- **Provided records**
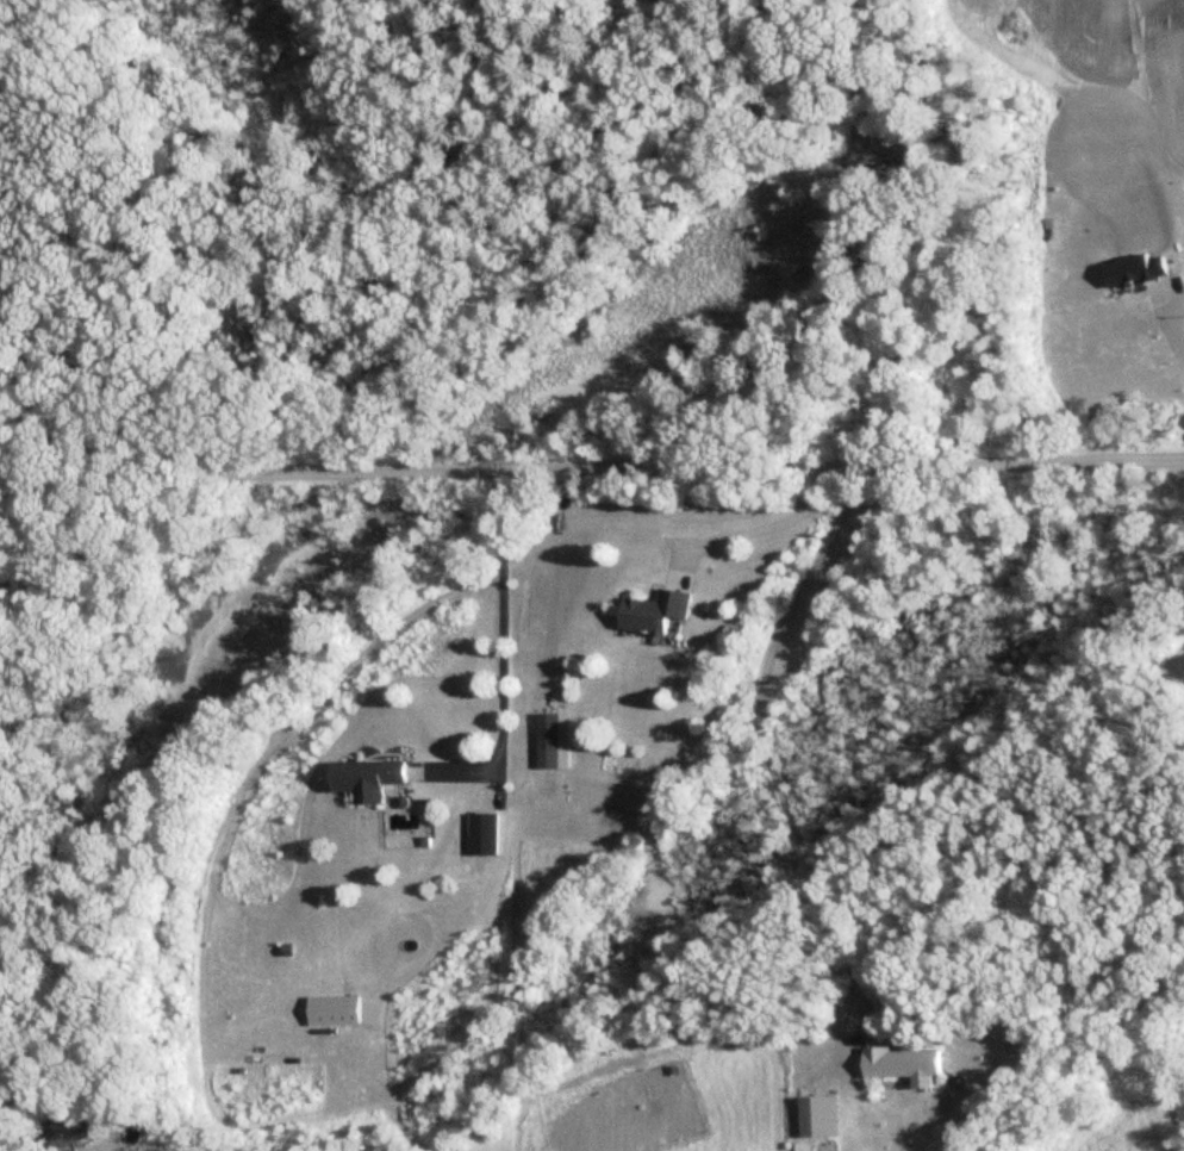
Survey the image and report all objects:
road: (1171, 332)
road: (591, 465)
road: (39, 524)
road: (761, 526)
building: (658, 614)
road: (502, 656)
building: (549, 727)
building: (367, 778)
road: (777, 781)
road: (65, 915)
building: (343, 1010)
building: (905, 1065)
building: (67, 1130)
building: (80, 1150)

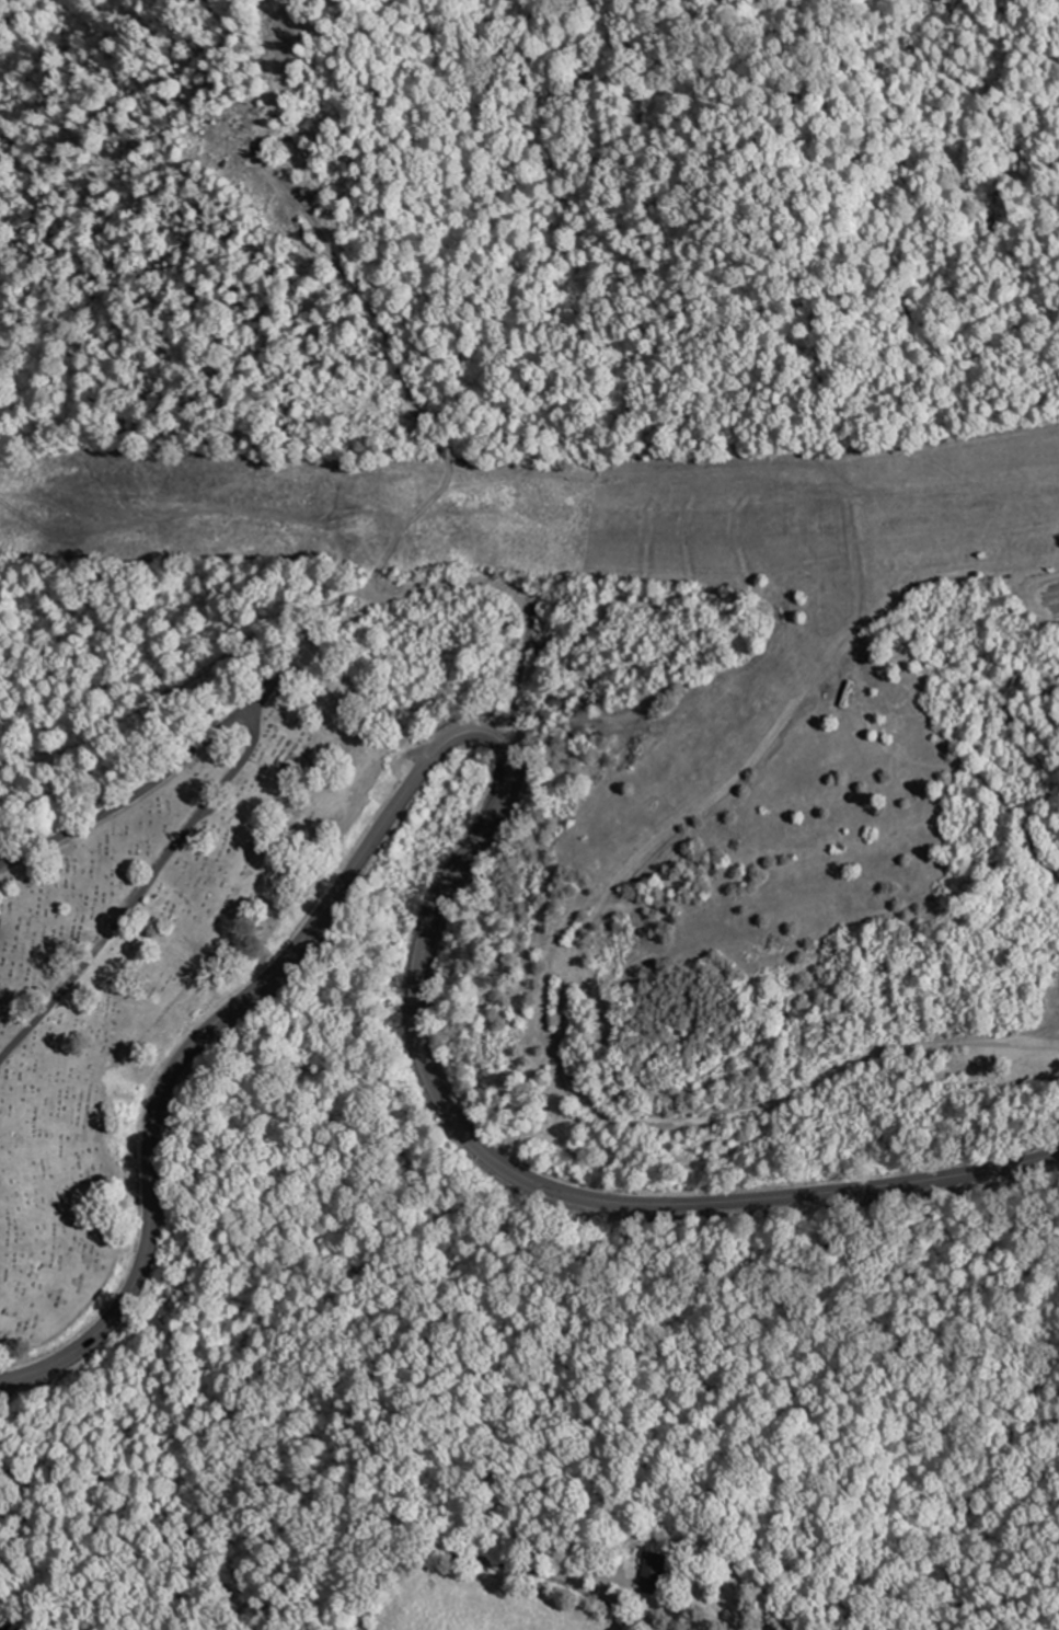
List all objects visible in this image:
road: (225, 782)
road: (488, 817)
road: (492, 1563)
building: (660, 1574)
road: (5, 1627)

- **To do**
Print every entry exactly; omit the pictures.

- **Solution to the problem**
Survey the image and report all objects:
road: (1171, 332)
road: (591, 465)
road: (39, 524)
road: (761, 526)
building: (658, 614)
road: (502, 656)
building: (549, 727)
building: (367, 778)
road: (777, 781)
road: (65, 915)
building: (343, 1010)
building: (905, 1065)
building: (67, 1130)
building: (80, 1150)

List all objects visible in this image:
road: (225, 782)
road: (488, 817)
road: (492, 1563)
building: (660, 1574)
road: (5, 1627)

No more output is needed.